# What this task involves:
With pictures excluded, copy word for word the lines in the data below from the line containing "R204: 100k (+9V, IC203/P1.3) -> none" through the line containing "IC203 pin DVSS: SIG12 -> GND".
──────────────────────────────
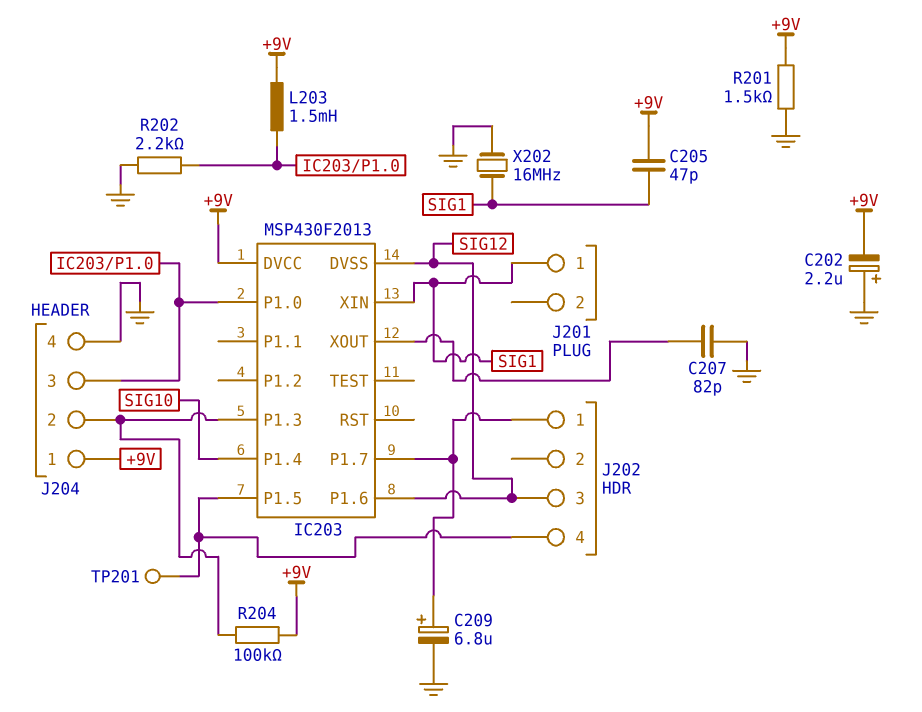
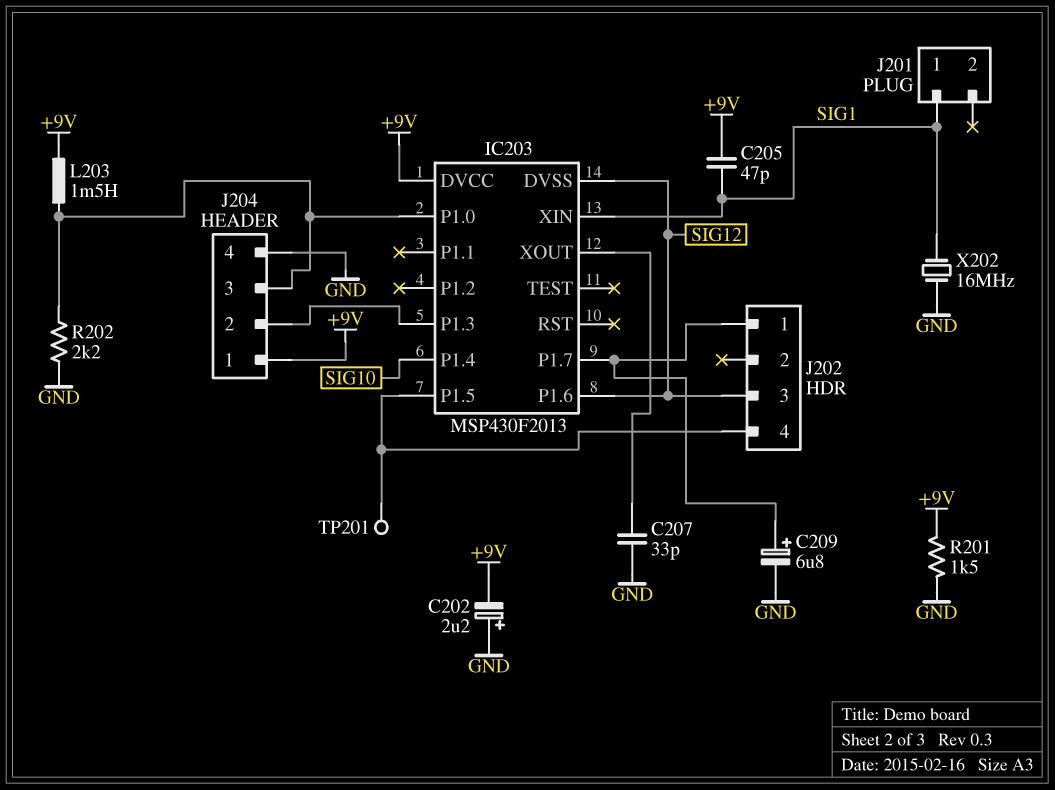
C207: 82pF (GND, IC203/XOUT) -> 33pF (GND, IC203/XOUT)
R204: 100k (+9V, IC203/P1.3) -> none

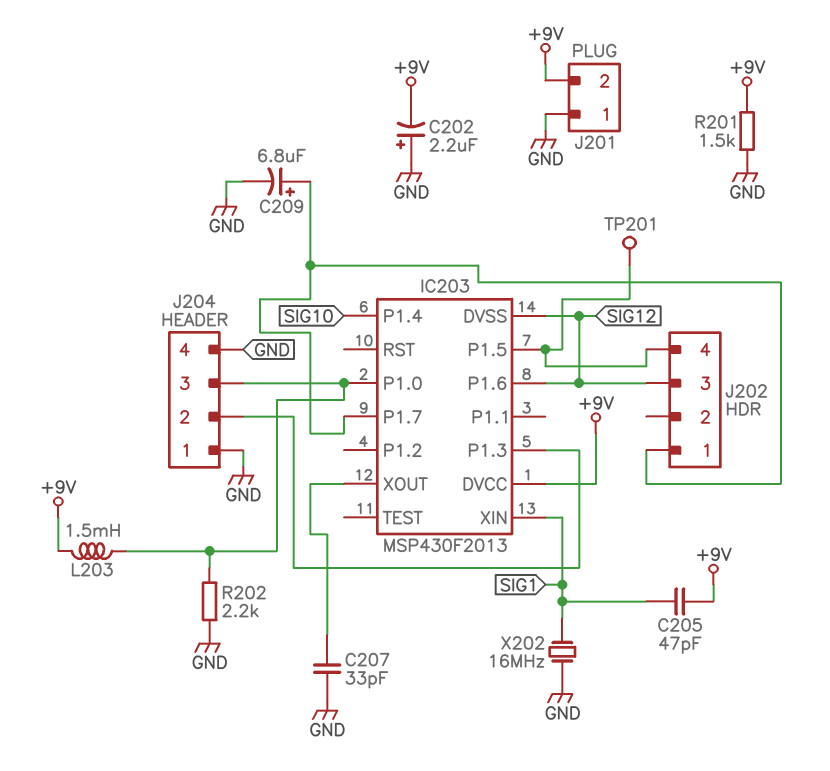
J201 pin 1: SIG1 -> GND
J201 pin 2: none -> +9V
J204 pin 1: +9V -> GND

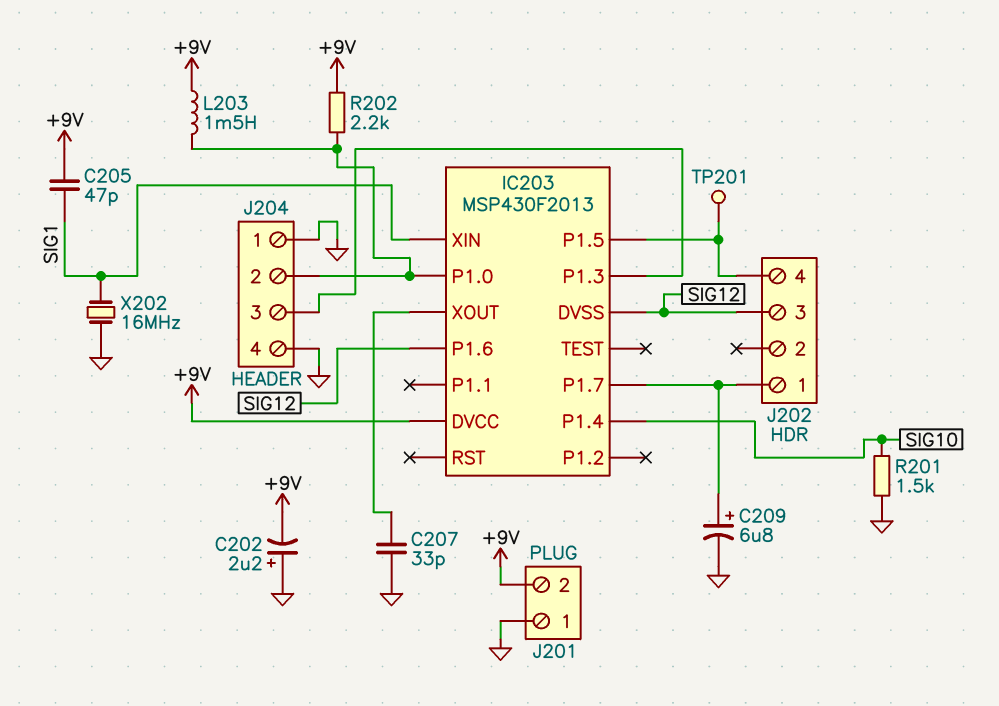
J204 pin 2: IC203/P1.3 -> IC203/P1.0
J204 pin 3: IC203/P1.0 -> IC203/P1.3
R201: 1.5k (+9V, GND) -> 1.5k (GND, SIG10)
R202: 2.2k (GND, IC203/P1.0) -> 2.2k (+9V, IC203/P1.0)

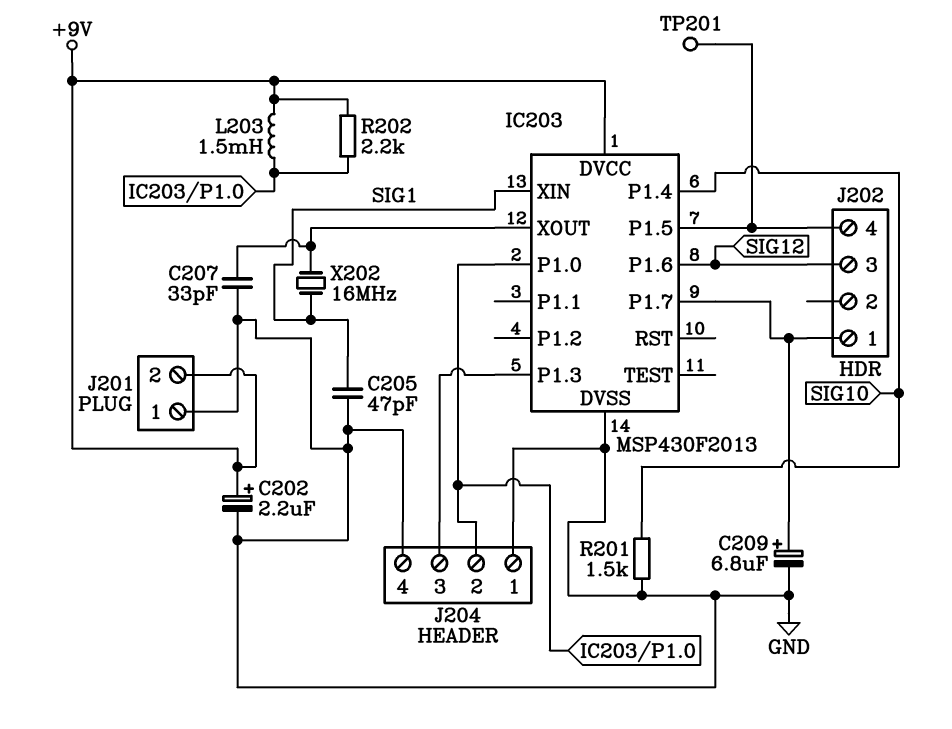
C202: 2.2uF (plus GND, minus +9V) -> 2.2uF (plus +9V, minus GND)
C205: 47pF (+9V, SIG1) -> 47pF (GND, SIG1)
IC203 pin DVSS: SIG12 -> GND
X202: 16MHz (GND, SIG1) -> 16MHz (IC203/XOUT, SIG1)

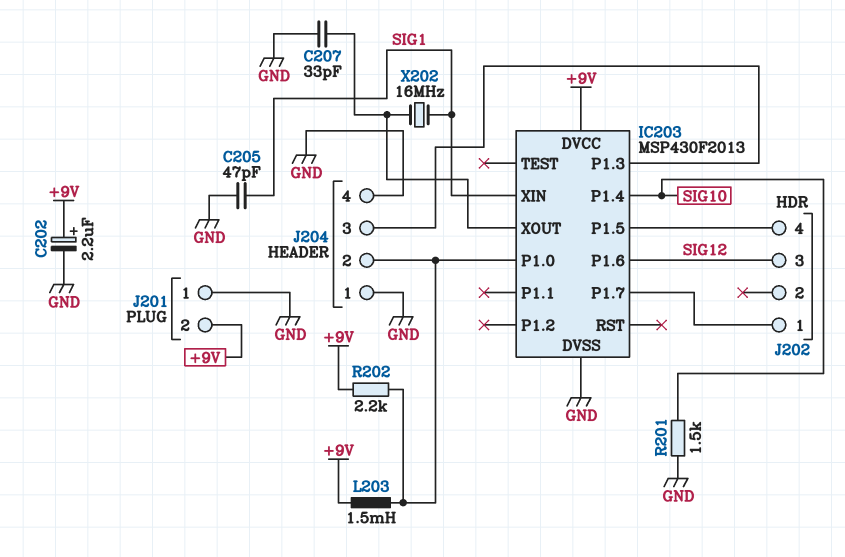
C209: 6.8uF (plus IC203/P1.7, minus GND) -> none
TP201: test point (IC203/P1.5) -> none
──────────────────────────────
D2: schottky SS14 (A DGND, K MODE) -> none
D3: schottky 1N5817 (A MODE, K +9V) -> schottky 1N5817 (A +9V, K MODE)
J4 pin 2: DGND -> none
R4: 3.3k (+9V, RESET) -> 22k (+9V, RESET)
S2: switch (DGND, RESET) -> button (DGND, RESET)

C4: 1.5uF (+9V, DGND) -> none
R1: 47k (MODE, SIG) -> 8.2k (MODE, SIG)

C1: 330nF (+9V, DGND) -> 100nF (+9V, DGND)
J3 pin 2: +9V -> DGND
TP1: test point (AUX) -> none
──────────────────────────────
# Exercise solution:
R204: 100k (+9V, IC203/P1.3) -> none

J201 pin 1: SIG1 -> GND
J201 pin 2: none -> +9V
J204 pin 1: +9V -> GND

J204 pin 2: IC203/P1.3 -> IC203/P1.0
J204 pin 3: IC203/P1.0 -> IC203/P1.3
R201: 1.5k (+9V, GND) -> 1.5k (GND, SIG10)
R202: 2.2k (GND, IC203/P1.0) -> 2.2k (+9V, IC203/P1.0)

C202: 2.2uF (plus GND, minus +9V) -> 2.2uF (plus +9V, minus GND)
C205: 47pF (+9V, SIG1) -> 47pF (GND, SIG1)
IC203 pin DVSS: SIG12 -> GND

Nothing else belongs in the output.